** Source information follows **
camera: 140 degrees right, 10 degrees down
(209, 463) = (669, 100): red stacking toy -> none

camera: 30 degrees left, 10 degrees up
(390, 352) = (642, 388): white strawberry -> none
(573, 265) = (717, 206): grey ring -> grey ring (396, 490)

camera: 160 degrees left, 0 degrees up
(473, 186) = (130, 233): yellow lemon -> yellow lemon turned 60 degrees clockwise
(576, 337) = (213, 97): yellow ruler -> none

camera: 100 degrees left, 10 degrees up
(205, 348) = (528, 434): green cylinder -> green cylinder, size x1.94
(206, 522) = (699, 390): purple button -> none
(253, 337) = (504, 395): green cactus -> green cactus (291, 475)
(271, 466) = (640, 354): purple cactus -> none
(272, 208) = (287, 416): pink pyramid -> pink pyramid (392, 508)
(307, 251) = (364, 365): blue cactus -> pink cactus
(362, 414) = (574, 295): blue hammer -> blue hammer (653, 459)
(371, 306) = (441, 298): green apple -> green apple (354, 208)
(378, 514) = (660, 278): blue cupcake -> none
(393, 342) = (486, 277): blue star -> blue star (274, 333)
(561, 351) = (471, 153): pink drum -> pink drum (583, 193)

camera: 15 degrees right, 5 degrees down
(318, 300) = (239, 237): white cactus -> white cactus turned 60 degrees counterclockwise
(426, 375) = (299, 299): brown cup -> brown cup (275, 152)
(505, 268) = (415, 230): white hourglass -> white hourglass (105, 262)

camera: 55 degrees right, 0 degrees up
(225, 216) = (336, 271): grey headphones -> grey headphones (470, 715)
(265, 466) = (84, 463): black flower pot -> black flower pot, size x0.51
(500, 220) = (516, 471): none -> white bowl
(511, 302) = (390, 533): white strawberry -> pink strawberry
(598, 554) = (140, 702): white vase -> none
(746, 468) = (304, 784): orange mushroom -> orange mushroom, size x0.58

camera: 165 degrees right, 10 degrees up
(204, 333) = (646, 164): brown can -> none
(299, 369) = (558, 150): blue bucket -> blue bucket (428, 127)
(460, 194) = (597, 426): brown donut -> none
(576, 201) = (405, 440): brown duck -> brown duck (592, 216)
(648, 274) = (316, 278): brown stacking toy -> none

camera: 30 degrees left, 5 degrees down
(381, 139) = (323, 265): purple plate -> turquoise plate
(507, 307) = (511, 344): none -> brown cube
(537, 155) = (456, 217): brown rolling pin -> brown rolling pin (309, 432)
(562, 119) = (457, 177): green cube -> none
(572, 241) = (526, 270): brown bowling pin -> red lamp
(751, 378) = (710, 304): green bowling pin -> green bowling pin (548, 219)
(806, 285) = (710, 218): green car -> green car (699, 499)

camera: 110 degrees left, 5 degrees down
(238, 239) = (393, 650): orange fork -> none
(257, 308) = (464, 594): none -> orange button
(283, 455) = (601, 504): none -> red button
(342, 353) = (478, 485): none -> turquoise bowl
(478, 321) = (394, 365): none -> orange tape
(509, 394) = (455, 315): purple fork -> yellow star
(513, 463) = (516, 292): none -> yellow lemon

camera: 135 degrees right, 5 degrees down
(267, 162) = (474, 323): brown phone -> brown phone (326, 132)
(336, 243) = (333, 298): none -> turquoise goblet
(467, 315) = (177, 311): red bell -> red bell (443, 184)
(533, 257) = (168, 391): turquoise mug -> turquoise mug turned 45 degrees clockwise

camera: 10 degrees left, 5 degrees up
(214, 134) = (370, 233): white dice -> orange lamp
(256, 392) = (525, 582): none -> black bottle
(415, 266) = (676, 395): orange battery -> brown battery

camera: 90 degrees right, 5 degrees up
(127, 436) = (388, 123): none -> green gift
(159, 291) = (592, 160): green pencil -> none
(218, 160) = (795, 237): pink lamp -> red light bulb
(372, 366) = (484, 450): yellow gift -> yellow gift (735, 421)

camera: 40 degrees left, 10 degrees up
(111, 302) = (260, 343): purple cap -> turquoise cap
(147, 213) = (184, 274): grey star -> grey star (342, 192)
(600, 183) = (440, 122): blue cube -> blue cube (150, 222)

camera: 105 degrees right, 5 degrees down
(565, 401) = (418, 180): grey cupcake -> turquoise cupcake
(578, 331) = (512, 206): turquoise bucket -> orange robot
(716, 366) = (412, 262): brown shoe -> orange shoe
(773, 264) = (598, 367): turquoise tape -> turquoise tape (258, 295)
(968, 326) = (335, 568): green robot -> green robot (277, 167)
** End of Source information **
Work task —
In the listing above, the lines from the one containing "(209, 463) = (669, 100): red" through the one containing "(205, 348) = (528, 434): green" must be set down exactly, with no other lines.

Result —
(209, 463) = (669, 100): red stacking toy -> none

camera: 30 degrees left, 10 degrees up
(390, 352) = (642, 388): white strawberry -> none
(573, 265) = (717, 206): grey ring -> grey ring (396, 490)

camera: 160 degrees left, 0 degrees up
(473, 186) = (130, 233): yellow lemon -> yellow lemon turned 60 degrees clockwise
(576, 337) = (213, 97): yellow ruler -> none

camera: 100 degrees left, 10 degrees up
(205, 348) = (528, 434): green cylinder -> green cylinder, size x1.94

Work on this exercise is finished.